[Collected data]
+++++

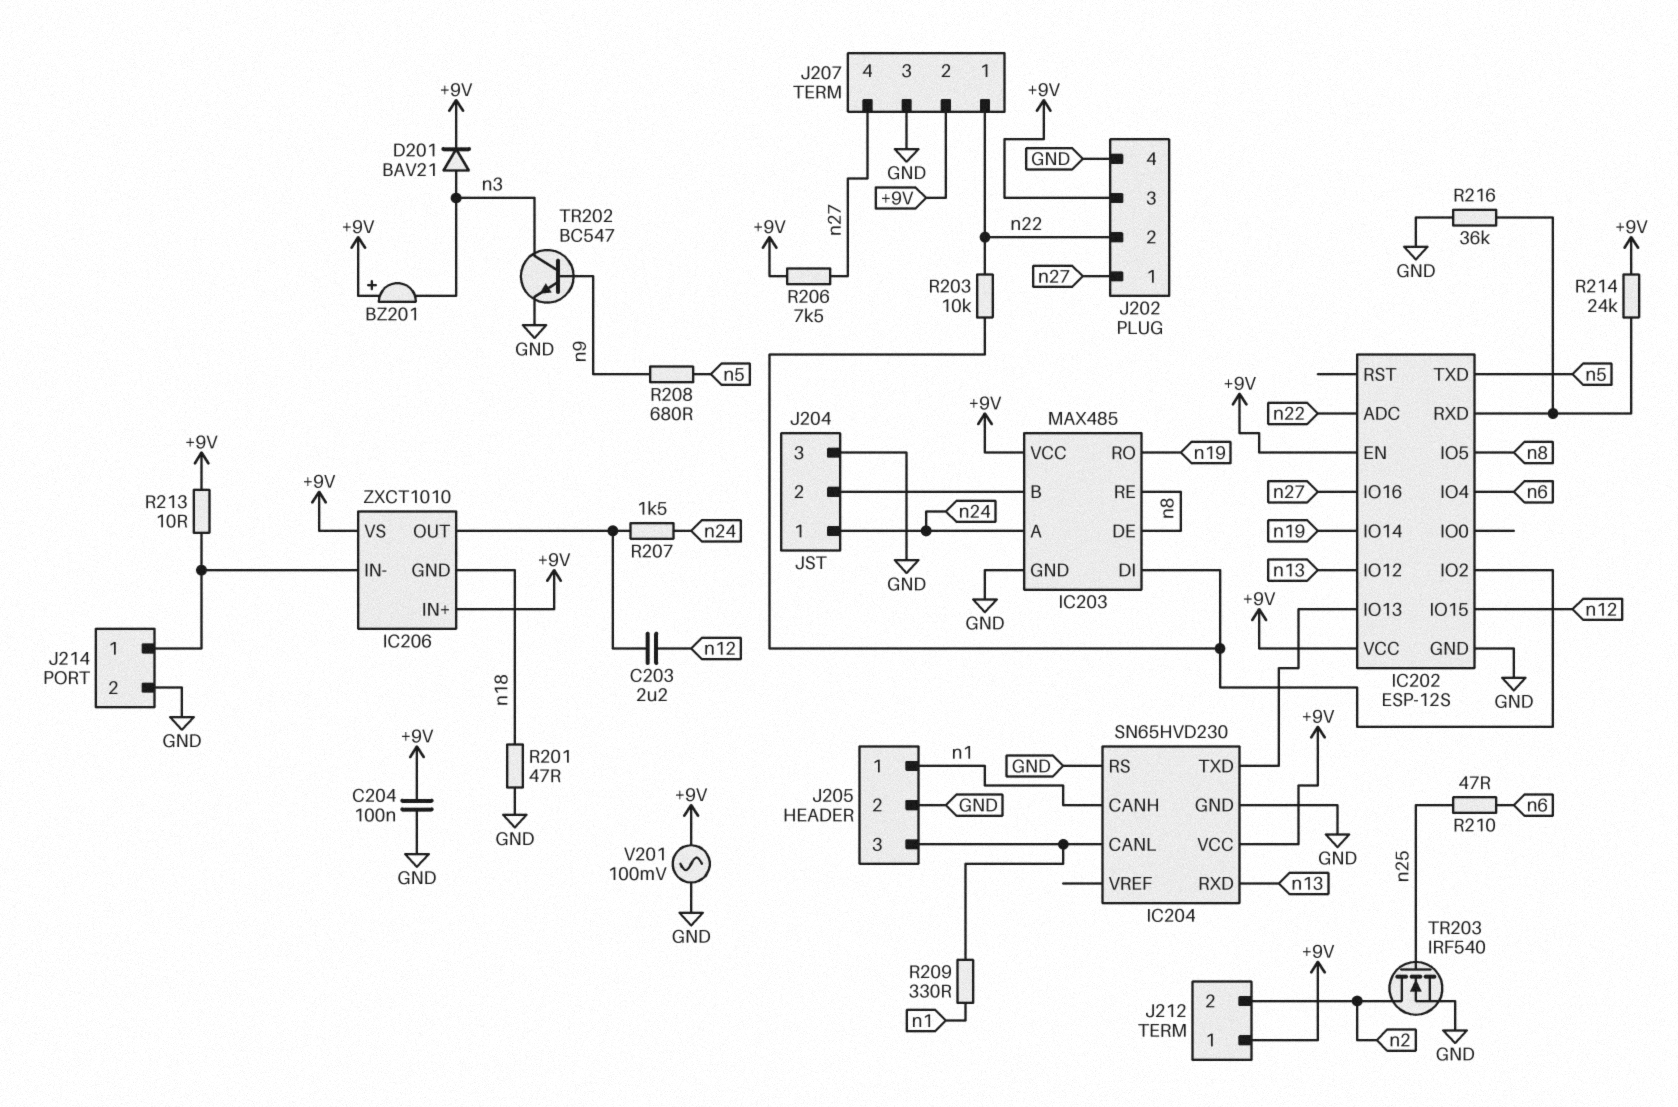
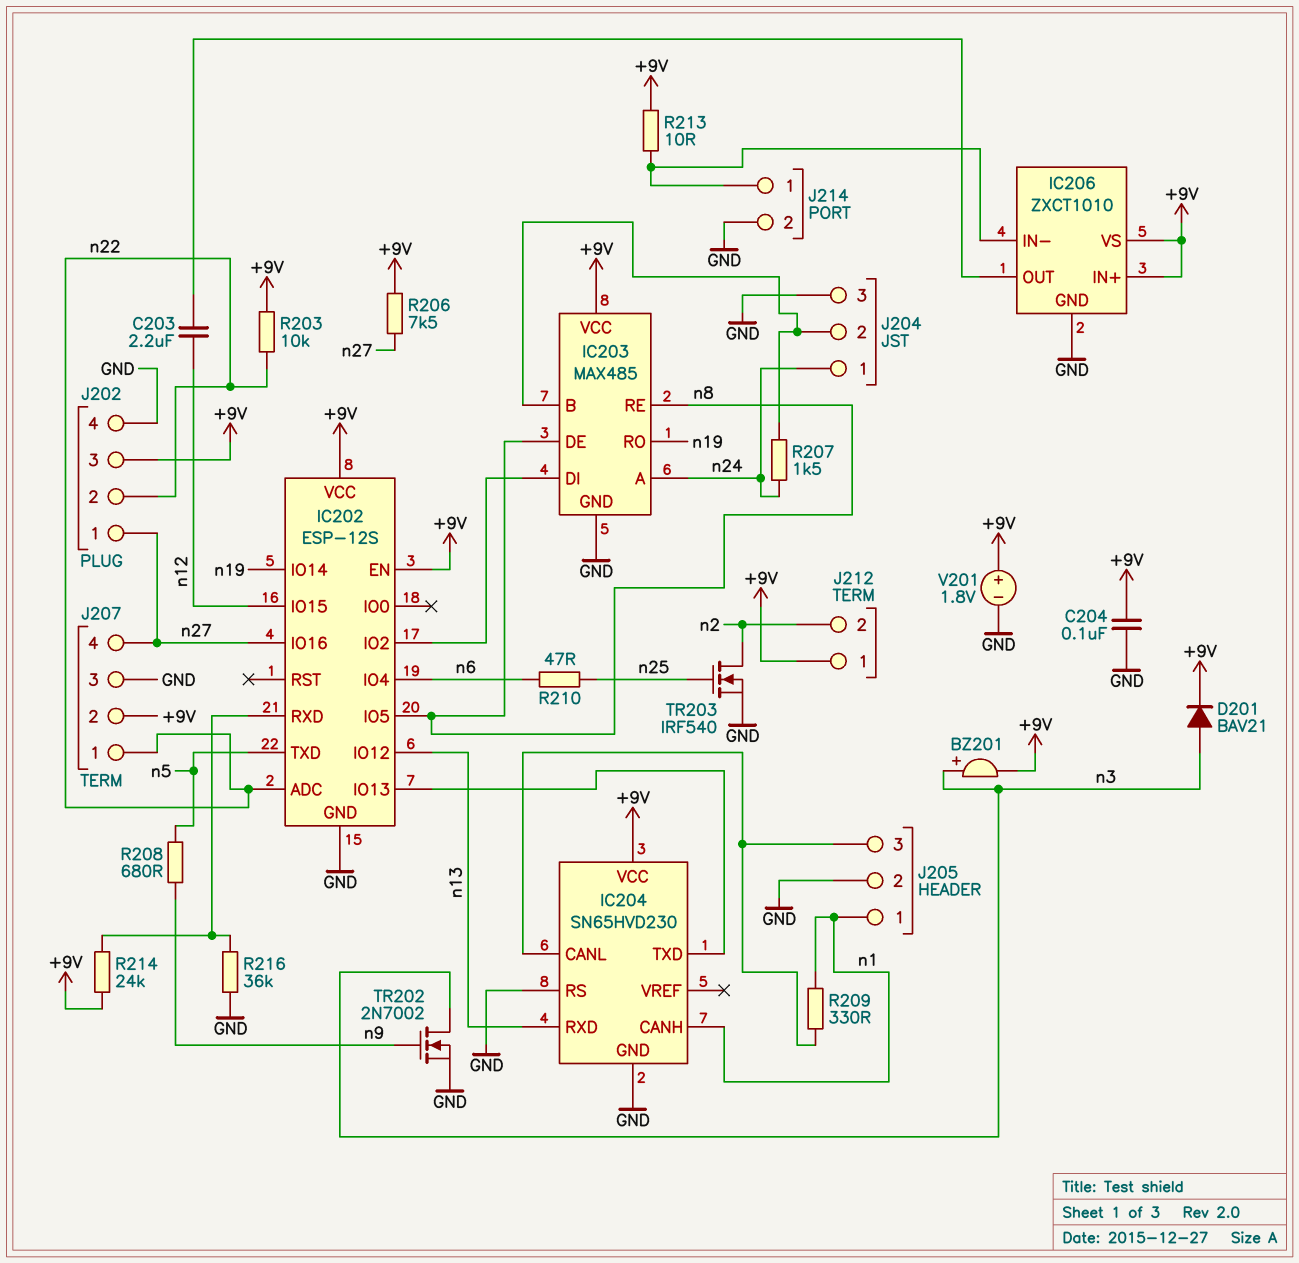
BZ201: buzzer (plus +9V, minus n3) -> buzzer (plus n3, minus +9V)
IC206 pin GND: n18 -> GND
R201: 47 (GND, n18) -> none
R203: 10k (IC202/IO2, n22) -> 10k (+9V, n22)
R207: 1.5k (IC206/OUT, n24) -> 1.5k (IC203/B, n24)
TR202: NPN BC547 (B n9, C n3, E GND) -> NMOS 2N7002 (G n9, D n3, S GND)
V201: AC 100mV (+9V, GND) -> 1.8V (plus +9V, minus GND)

+++++

[TASK ITEM] Scan the records above and report how many lines include the word "plus", without any other text.

[REPLY] 2